Exercise goal:
Down to the last line, restate the records below word for word, dropping every image.

═══ Records for this exercise ═══

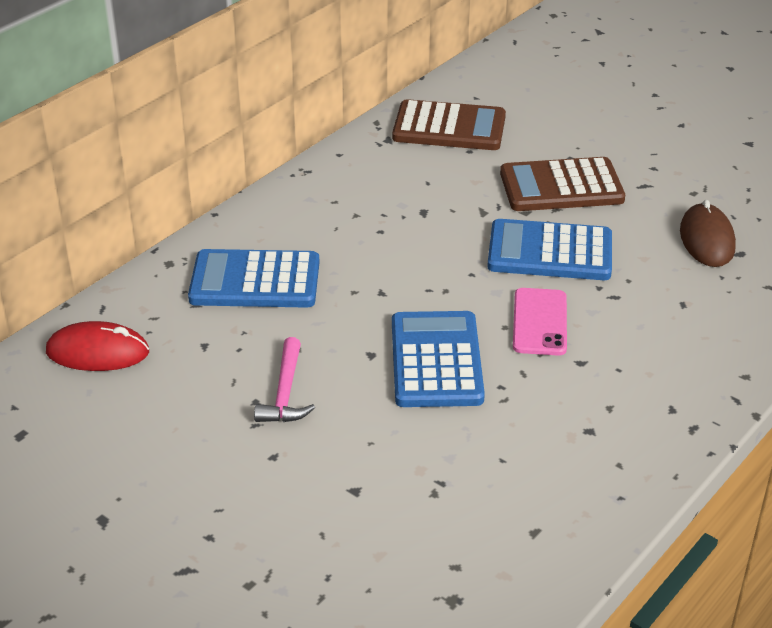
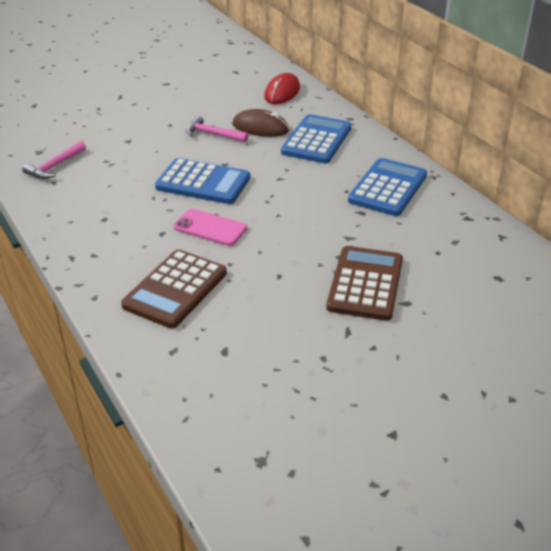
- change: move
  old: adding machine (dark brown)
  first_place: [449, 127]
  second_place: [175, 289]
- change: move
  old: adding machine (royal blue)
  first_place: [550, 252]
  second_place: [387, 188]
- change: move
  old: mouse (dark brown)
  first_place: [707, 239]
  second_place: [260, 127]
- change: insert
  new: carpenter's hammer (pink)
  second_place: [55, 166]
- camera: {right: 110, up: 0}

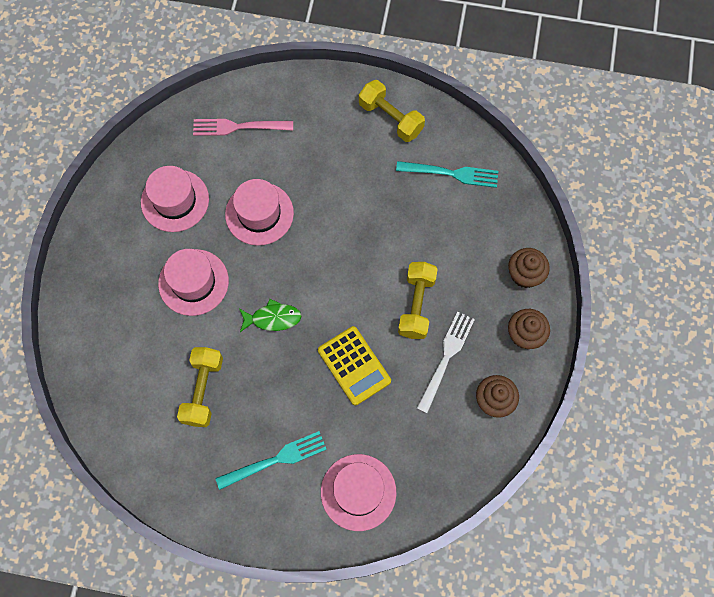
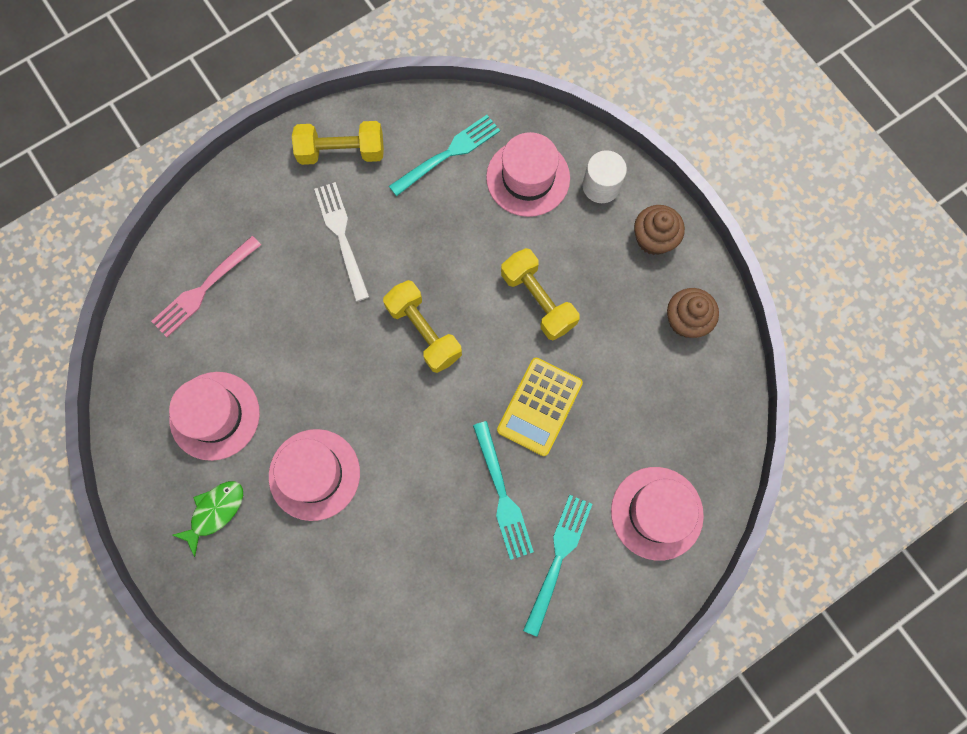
- change: move
  old: hand weight (golden)
  first_place: [203, 390]
  second_place: [424, 332]
- change: move
  old: top hat (pink)
  first_place: [259, 213]
  second_place: [528, 178]
- change: move
  old: fish figure (emerald)
  first_place: [273, 318]
  second_place: [215, 512]
- change: rotate
  old: adding machine (golden)
  first_place: [354, 366]
  second_place: [539, 406]
  degrees: 105
- change: move
  old: fork (snow-white)
  first_place: [446, 358]
  second_place: [342, 237]
- change: replace
  old: cupcake (dark brown)
  new: cylinder (snow-white)
  first_place: [525, 274]
  second_place: [601, 186]
- change: insert
  new: fork (teal)
  second_place: [502, 494]
- camera: {right: -45, up: 5}

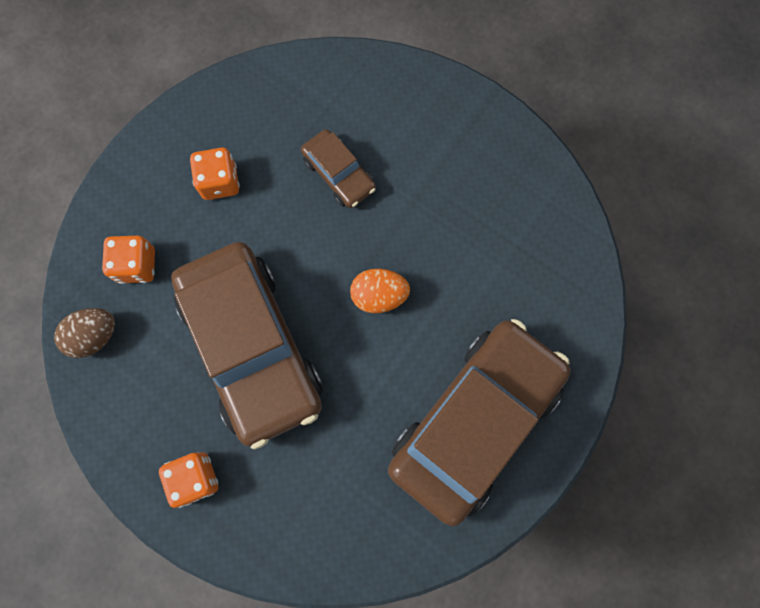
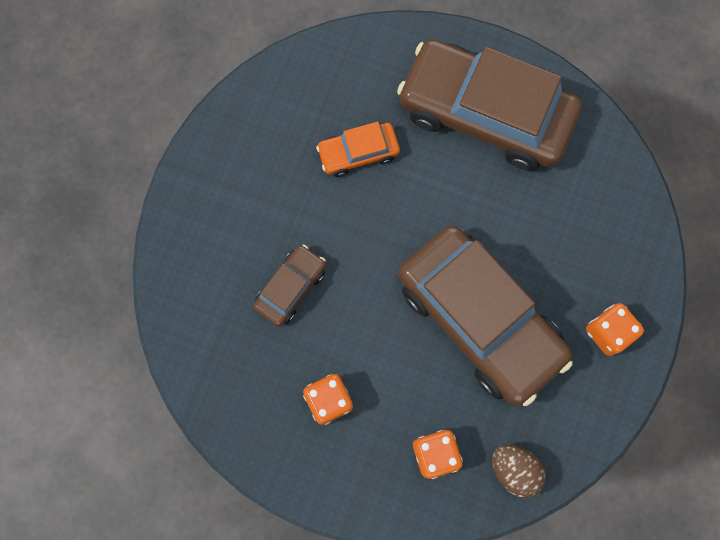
- change: rotate
  old: toy car (dark brown)
  first_place: [252, 347]
  second_place: [479, 319]
  degrees: 90
- change: delete
  old: toy egg (bright orange)
  first_place: [379, 295]
- change: insert
  new: toy car (bright orange)
  second_place: [358, 153]
- camera: {right: -105, up: 0}

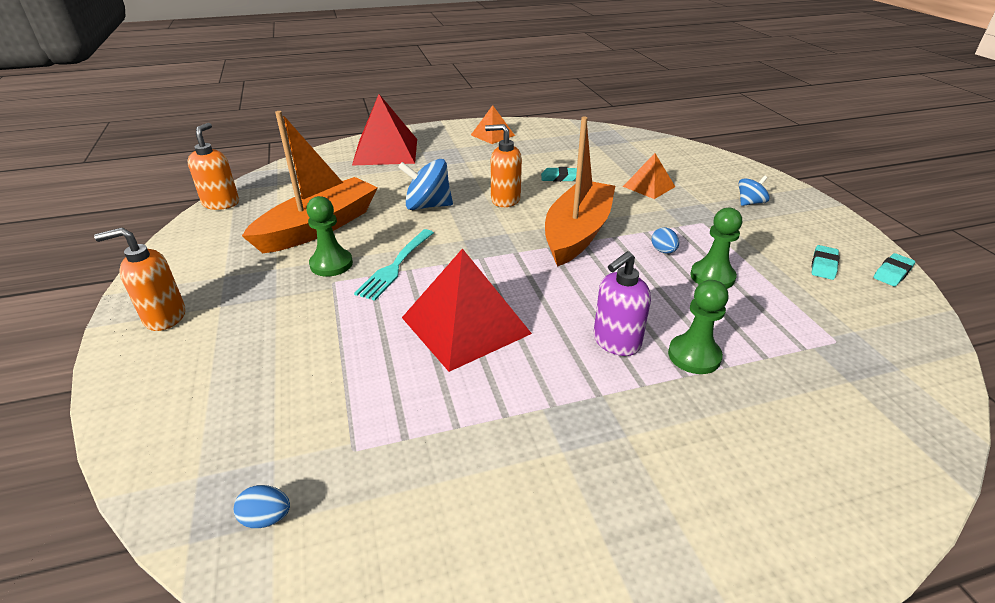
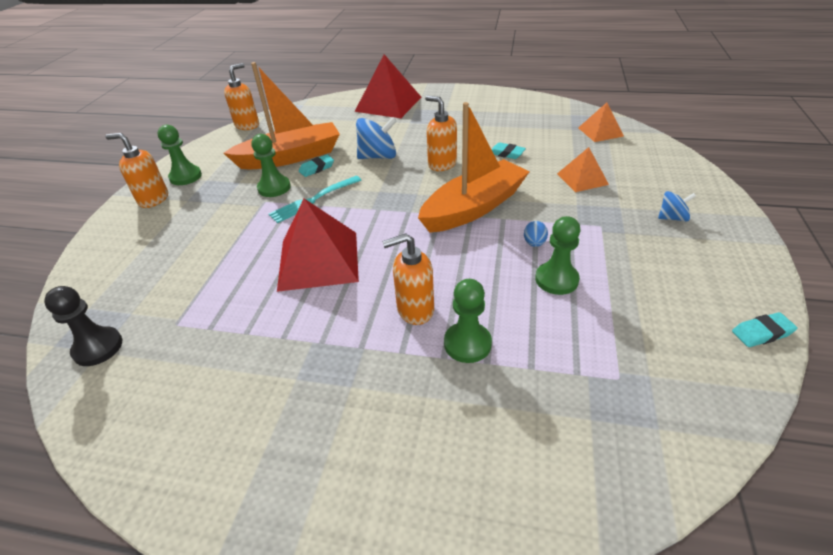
- change: replace
  old: toy egg (royal blue)
  new: chess pawn (jet-black)
  first_place: [266, 518]
  second_place: [98, 348]
- change: rotate
  old: whirligig (royal blue)
  first_place: [427, 206]
  second_place: [378, 156]
  degrees: 135
- change: move
  old: pyramid (bright orange)
  first_place: [492, 135]
  second_place: [600, 132]
- change: recolor
  old: soap dispenser (violet)
  new: soap dispenser (bright orange)
  first_place: [616, 342]
  second_place: [415, 310]
- change: move
  old: pencil eraser (teal)
  first_place: [823, 265]
  second_place: [317, 168]
- change: insert
  new: chess pawn (emerald)
  second_place: [185, 177]
- camera: {right: 30, up: 5}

═══

Expected output:
- change: move
  old: adding machine (dark brown)
  first_place: [449, 127]
  second_place: [175, 289]
- change: move
  old: adding machine (royal blue)
  first_place: [550, 252]
  second_place: [387, 188]
- change: move
  old: mouse (dark brown)
  first_place: [707, 239]
  second_place: [260, 127]
- change: insert
  new: carpenter's hammer (pink)
  second_place: [55, 166]
- camera: {right: 110, up: 0}

- change: move
  old: hand weight (golden)
  first_place: [203, 390]
  second_place: [424, 332]
- change: move
  old: top hat (pink)
  first_place: [259, 213]
  second_place: [528, 178]
- change: move
  old: fish figure (emerald)
  first_place: [273, 318]
  second_place: [215, 512]
- change: rotate
  old: adding machine (golden)
  first_place: [354, 366]
  second_place: [539, 406]
  degrees: 105
- change: move
  old: fork (snow-white)
  first_place: [446, 358]
  second_place: [342, 237]
- change: replace
  old: cupcake (dark brown)
  new: cylinder (snow-white)
  first_place: [525, 274]
  second_place: [601, 186]
- change: insert
  new: fork (teal)
  second_place: [502, 494]
- camera: {right: -45, up: 5}

- change: rotate
  old: toy car (dark brown)
  first_place: [252, 347]
  second_place: [479, 319]
  degrees: 90
- change: delete
  old: toy egg (bright orange)
  first_place: [379, 295]
- change: insert
  new: toy car (bright orange)
  second_place: [358, 153]
- camera: {right: -105, up: 0}

- change: replace
  old: toy egg (royal blue)
  new: chess pawn (jet-black)
  first_place: [266, 518]
  second_place: [98, 348]
- change: rotate
  old: whirligig (royal blue)
  first_place: [427, 206]
  second_place: [378, 156]
  degrees: 135
- change: move
  old: pyramid (bright orange)
  first_place: [492, 135]
  second_place: [600, 132]
- change: recolor
  old: soap dispenser (violet)
  new: soap dispenser (bright orange)
  first_place: [616, 342]
  second_place: [415, 310]
- change: move
  old: pencil eraser (teal)
  first_place: [823, 265]
  second_place: [317, 168]
- change: insert
  new: chess pawn (emerald)
  second_place: [185, 177]
- camera: {right: 30, up: 5}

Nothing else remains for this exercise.